▶ [Dataset]
::::::::

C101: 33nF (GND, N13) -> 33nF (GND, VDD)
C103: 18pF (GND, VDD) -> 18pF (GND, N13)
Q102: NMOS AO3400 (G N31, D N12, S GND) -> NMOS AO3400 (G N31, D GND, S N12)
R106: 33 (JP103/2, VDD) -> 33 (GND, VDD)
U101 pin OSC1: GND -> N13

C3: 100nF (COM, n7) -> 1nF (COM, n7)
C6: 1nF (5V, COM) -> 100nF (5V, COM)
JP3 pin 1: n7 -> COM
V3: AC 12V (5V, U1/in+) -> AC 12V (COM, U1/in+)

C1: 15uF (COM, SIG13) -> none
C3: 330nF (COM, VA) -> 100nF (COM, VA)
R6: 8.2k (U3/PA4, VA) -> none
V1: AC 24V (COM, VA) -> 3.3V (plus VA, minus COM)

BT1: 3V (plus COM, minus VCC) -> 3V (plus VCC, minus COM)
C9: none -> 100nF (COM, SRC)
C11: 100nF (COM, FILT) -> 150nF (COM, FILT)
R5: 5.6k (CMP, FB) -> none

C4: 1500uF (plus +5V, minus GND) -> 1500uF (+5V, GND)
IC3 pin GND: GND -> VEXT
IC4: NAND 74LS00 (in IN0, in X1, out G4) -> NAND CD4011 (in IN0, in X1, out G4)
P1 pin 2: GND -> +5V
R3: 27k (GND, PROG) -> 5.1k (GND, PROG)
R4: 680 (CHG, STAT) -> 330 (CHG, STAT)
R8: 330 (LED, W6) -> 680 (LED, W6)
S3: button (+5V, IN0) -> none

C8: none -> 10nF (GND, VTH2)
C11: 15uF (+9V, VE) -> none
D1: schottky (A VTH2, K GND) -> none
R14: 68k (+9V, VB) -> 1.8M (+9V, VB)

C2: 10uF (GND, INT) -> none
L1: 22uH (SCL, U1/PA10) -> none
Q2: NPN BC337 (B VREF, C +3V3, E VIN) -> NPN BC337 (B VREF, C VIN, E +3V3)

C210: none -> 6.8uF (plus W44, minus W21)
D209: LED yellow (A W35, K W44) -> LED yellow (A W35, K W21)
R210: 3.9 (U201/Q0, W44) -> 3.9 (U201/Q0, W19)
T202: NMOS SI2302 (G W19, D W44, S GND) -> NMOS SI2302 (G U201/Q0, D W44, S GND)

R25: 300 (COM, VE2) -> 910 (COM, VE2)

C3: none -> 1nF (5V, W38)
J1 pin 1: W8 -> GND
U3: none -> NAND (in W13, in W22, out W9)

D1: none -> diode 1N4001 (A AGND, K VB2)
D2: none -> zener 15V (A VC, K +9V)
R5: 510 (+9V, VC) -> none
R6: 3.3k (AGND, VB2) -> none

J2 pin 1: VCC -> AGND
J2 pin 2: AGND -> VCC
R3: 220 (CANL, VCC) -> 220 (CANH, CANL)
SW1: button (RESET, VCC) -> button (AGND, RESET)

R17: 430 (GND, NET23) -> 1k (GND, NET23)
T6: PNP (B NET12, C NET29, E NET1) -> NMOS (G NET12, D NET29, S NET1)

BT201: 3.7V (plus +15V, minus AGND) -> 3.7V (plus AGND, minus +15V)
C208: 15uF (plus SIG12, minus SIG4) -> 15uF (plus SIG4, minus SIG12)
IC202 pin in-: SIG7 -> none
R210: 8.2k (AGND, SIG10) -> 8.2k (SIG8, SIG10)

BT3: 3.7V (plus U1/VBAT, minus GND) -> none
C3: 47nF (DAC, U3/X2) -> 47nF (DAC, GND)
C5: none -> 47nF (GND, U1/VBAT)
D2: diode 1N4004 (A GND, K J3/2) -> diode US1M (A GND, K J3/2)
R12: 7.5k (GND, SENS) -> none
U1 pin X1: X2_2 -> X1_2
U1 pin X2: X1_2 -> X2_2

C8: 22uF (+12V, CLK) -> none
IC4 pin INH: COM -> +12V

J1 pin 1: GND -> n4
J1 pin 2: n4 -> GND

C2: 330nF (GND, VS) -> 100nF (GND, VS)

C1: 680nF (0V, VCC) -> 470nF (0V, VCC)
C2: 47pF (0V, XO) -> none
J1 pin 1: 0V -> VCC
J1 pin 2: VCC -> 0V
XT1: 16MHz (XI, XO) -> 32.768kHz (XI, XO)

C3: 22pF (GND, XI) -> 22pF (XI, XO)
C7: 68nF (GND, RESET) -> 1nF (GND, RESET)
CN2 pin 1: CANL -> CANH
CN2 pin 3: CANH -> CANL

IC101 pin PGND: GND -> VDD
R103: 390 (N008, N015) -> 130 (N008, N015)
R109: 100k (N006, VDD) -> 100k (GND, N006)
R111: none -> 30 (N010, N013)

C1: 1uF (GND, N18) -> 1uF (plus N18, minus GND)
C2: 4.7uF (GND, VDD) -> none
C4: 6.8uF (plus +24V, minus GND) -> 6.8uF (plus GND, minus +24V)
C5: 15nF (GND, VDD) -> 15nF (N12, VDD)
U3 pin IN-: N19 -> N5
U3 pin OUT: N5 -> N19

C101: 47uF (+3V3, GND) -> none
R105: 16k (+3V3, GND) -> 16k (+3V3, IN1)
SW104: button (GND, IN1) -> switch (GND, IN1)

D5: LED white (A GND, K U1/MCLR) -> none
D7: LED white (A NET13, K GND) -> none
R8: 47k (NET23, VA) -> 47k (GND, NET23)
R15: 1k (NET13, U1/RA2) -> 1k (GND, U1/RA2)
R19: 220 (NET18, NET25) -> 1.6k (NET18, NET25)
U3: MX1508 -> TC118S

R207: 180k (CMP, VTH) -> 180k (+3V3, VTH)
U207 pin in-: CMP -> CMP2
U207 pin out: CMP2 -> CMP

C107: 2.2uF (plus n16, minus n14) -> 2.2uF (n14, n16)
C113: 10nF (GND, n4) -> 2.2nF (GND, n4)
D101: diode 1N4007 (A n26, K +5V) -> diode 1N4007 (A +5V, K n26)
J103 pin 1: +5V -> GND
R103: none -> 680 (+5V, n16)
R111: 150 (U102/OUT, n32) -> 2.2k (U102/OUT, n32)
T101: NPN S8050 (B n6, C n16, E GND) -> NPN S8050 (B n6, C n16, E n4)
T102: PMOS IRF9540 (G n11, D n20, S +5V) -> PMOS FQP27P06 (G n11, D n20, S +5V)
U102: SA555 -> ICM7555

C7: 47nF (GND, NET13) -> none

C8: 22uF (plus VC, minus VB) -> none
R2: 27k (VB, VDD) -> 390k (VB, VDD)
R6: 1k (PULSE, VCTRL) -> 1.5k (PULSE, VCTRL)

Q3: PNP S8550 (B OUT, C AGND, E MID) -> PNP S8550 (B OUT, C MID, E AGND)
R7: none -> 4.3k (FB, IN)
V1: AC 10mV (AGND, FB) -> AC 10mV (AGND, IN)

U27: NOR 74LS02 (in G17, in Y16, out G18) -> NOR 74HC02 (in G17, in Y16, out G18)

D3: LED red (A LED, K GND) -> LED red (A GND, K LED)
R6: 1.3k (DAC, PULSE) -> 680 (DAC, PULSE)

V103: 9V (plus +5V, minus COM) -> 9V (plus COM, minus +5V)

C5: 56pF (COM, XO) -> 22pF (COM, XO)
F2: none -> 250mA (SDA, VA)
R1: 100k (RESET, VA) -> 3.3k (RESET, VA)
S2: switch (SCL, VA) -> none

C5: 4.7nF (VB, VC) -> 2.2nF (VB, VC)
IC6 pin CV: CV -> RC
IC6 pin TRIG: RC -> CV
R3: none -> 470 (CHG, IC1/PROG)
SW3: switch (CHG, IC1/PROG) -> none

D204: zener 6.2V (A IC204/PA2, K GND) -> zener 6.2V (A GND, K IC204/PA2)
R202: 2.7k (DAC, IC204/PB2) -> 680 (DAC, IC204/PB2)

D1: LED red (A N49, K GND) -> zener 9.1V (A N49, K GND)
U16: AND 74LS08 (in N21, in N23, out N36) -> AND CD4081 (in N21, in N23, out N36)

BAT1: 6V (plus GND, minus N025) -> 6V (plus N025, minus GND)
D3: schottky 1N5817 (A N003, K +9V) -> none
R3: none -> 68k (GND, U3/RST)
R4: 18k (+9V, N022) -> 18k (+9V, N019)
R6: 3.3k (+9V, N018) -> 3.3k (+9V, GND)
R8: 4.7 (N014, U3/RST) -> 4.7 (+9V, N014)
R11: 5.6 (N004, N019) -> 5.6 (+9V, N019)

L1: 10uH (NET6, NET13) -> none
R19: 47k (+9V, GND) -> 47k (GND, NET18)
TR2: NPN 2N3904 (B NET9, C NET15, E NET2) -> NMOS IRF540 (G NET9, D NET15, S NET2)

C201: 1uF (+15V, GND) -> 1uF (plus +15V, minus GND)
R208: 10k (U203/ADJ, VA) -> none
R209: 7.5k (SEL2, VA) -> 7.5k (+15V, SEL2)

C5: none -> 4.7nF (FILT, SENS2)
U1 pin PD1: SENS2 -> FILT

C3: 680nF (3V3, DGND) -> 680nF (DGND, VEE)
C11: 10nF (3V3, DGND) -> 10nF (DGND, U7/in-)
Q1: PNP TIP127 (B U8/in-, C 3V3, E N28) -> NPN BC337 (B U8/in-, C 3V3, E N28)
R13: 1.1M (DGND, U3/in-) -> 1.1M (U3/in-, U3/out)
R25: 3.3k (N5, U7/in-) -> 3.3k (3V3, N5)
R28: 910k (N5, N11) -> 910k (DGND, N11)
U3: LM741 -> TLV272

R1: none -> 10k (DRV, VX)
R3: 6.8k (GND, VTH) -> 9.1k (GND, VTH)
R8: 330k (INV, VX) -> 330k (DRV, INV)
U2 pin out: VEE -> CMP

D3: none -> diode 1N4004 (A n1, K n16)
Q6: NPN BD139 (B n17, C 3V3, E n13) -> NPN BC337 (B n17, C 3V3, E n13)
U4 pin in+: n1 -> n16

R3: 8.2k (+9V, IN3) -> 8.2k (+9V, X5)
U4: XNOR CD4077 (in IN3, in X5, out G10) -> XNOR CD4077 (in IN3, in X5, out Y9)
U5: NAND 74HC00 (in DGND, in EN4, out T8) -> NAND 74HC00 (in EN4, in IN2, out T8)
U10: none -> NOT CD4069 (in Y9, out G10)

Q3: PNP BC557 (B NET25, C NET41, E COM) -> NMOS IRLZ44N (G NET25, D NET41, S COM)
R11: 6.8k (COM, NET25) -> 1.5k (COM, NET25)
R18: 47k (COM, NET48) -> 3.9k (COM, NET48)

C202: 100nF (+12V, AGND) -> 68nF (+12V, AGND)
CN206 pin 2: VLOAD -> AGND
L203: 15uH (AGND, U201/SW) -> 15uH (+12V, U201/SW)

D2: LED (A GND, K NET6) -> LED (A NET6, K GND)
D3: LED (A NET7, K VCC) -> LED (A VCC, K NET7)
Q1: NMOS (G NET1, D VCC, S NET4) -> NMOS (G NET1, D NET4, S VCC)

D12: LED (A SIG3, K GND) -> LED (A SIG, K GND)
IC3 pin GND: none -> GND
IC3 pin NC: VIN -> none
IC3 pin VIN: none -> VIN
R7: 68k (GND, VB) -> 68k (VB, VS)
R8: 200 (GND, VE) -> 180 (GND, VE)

::::::::

Would you please copy exactly the part of the entries above that begins at the line containing "D1: none -> diode 1N4001 (A AGND, K VB2)" and ends at the line containing "T6: PNP (B NET12, C", both lines included?

D1: none -> diode 1N4001 (A AGND, K VB2)
D2: none -> zener 15V (A VC, K +9V)
R5: 510 (+9V, VC) -> none
R6: 3.3k (AGND, VB2) -> none

J2 pin 1: VCC -> AGND
J2 pin 2: AGND -> VCC
R3: 220 (CANL, VCC) -> 220 (CANH, CANL)
SW1: button (RESET, VCC) -> button (AGND, RESET)

R17: 430 (GND, NET23) -> 1k (GND, NET23)
T6: PNP (B NET12, C NET29, E NET1) -> NMOS (G NET12, D NET29, S NET1)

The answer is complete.